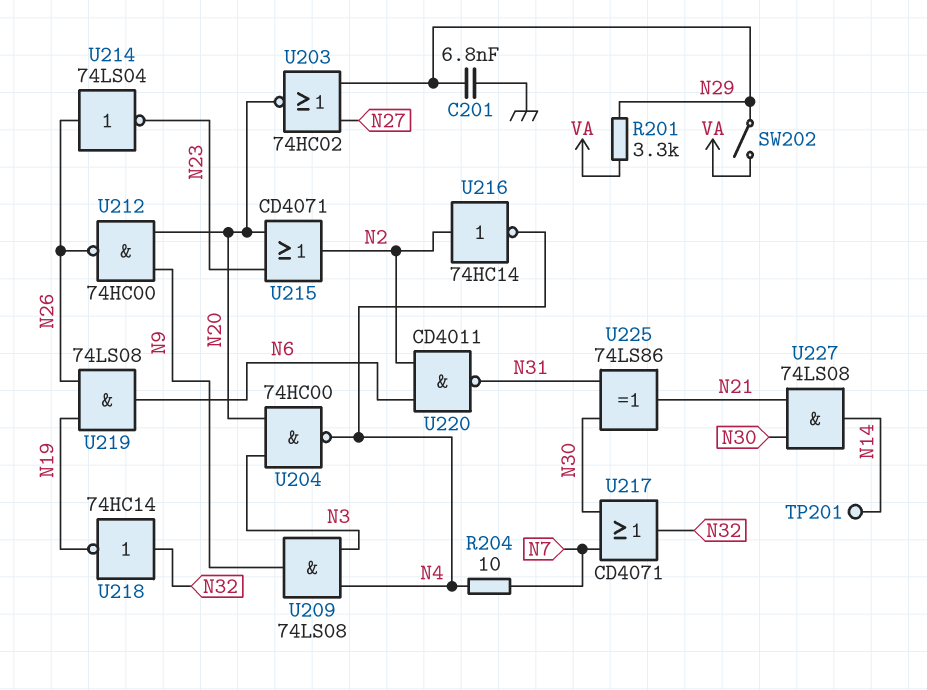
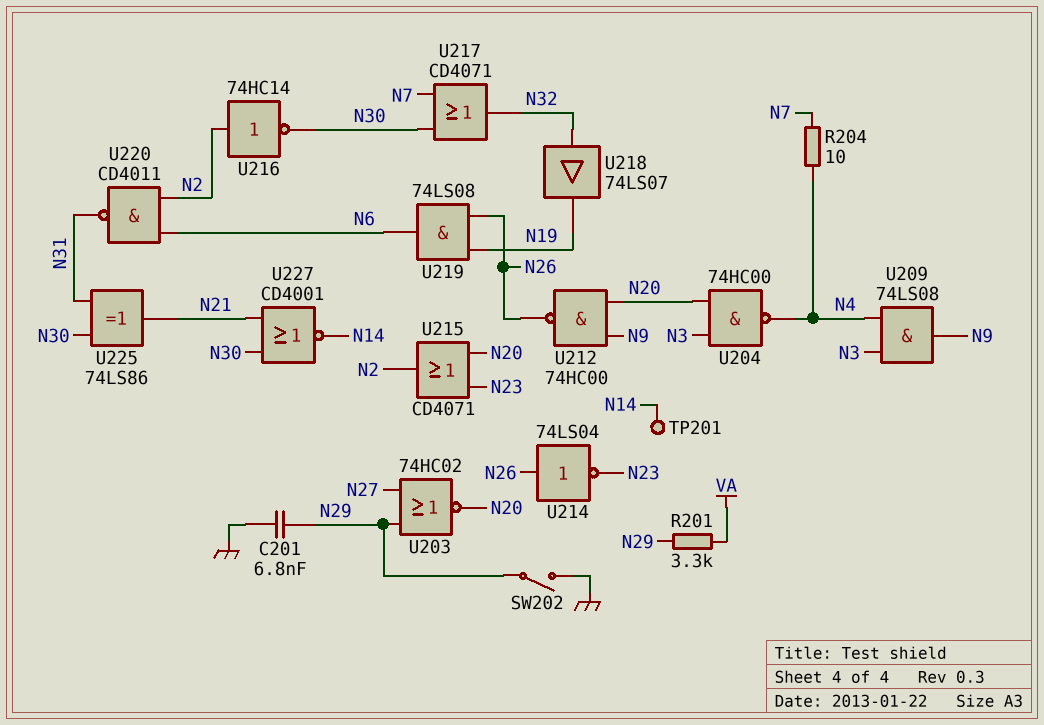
SW202: switch (N29, VA) -> switch (GND, N29)
U216: NOT 74HC14 (in N2, out N4) -> NOT 74HC14 (in N2, out N30)
U218: NOT 74HC14 (in N32, out N19) -> buffer 74LS07 (in N32, out N19)
U227: AND 74LS08 (in N21, in N30, out N14) -> NOR CD4001 (in N21, in N30, out N14)

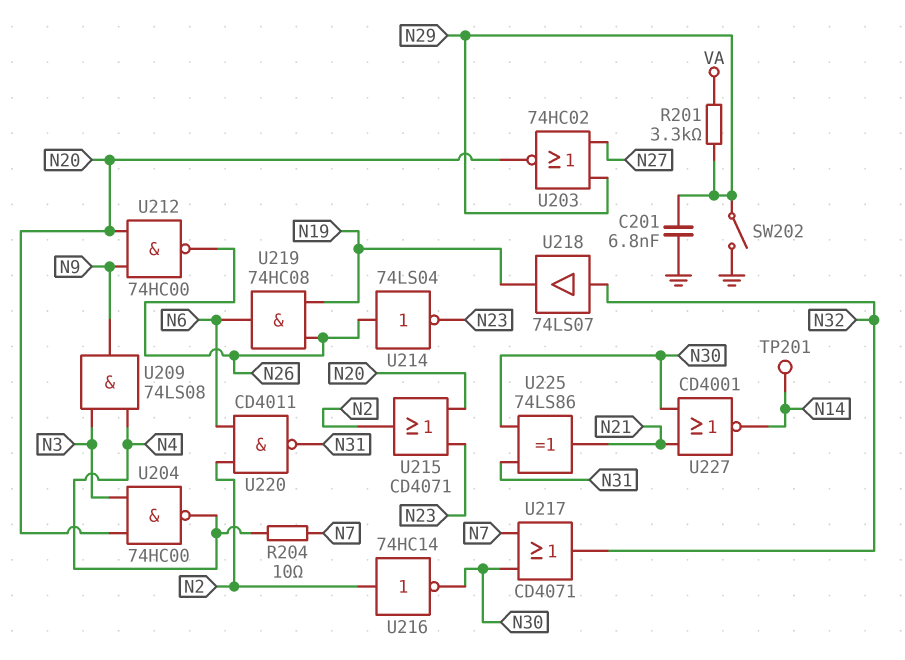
U219: AND 74LS08 (in N19, in N26, out N6) -> AND 74HC08 (in N19, in N26, out N6)

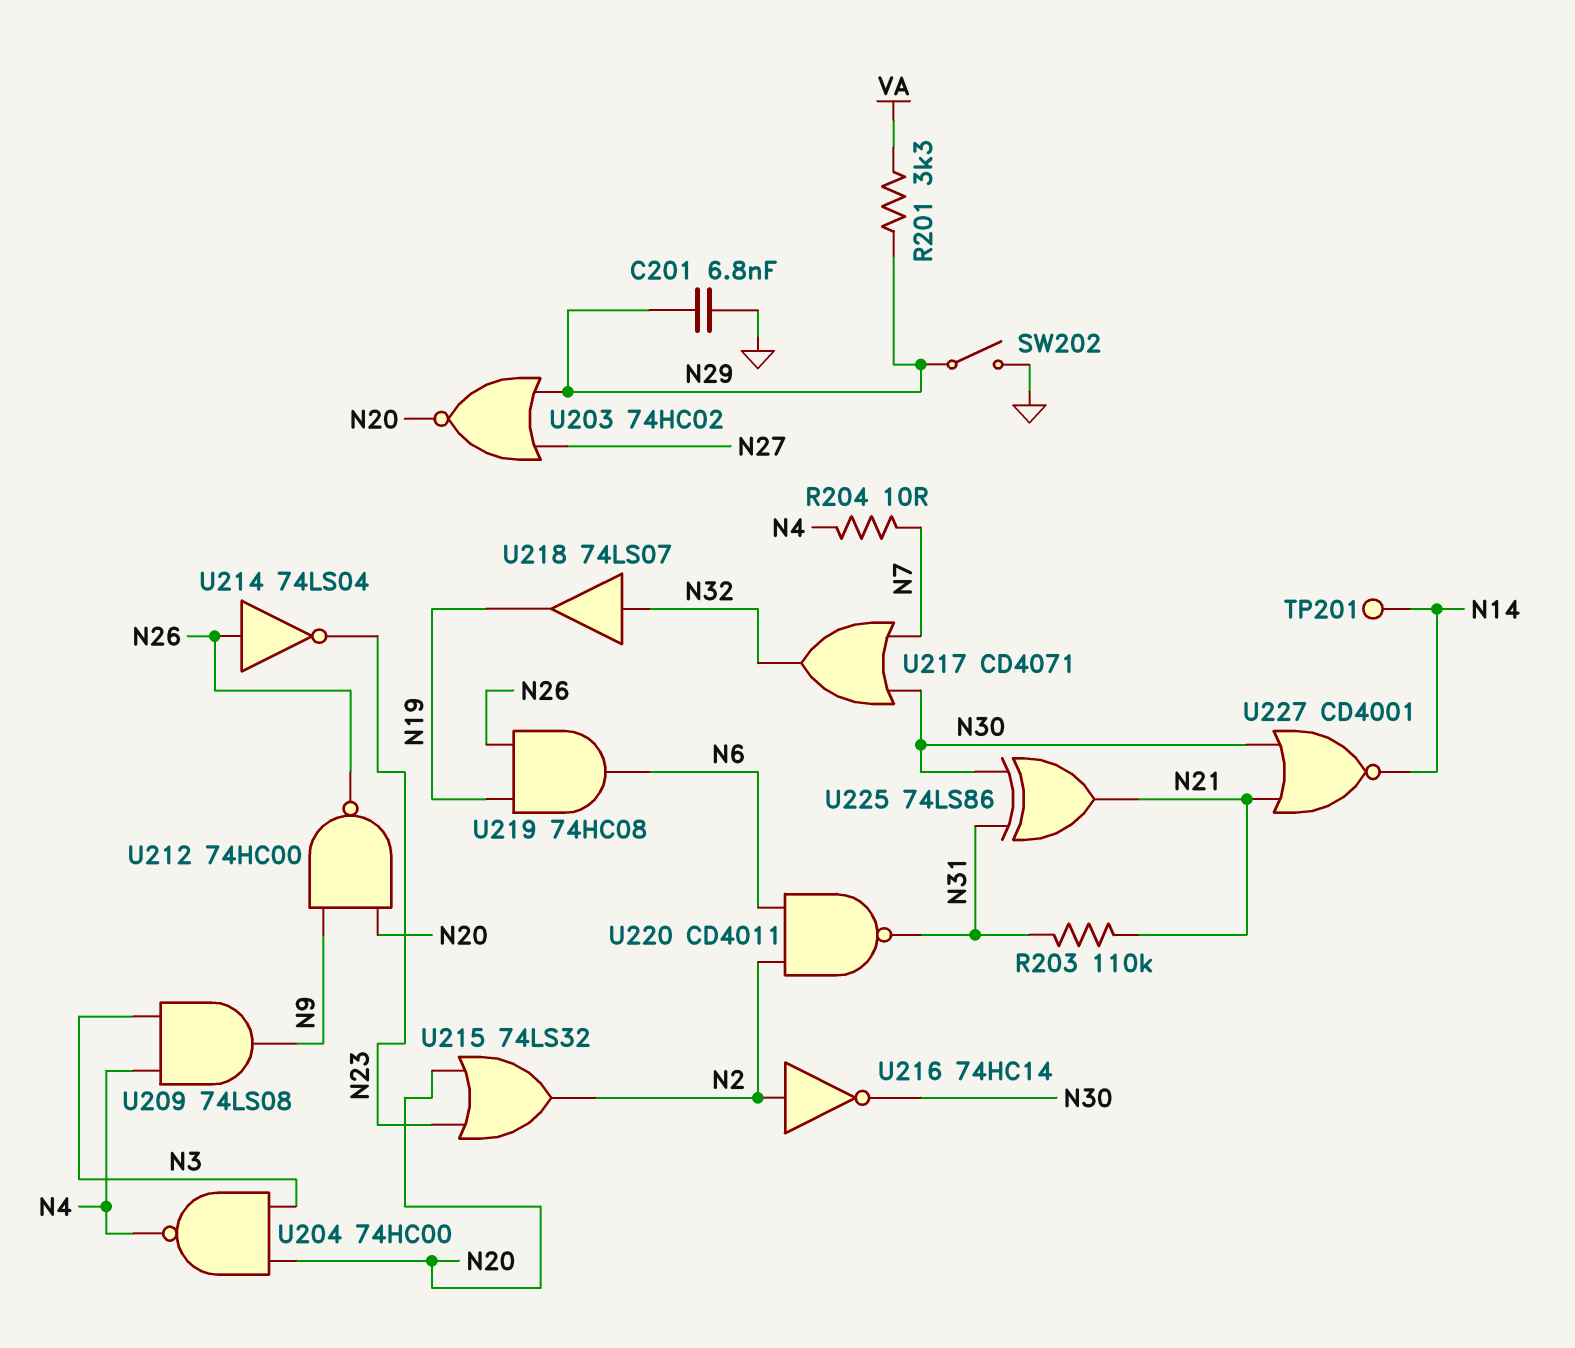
R203: none -> 110k (N21, N31)
U215: OR CD4071 (in N20, in N23, out N2) -> OR 74LS32 (in N20, in N23, out N2)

_ _ _

Copy exactly the line that contains "R203: none -> 110k (N21, N31)" and all lines after it in the listing above, through the final line, and nothing else.

#### OUTPUT OF THE TASK:
R203: none -> 110k (N21, N31)
U215: OR CD4071 (in N20, in N23, out N2) -> OR 74LS32 (in N20, in N23, out N2)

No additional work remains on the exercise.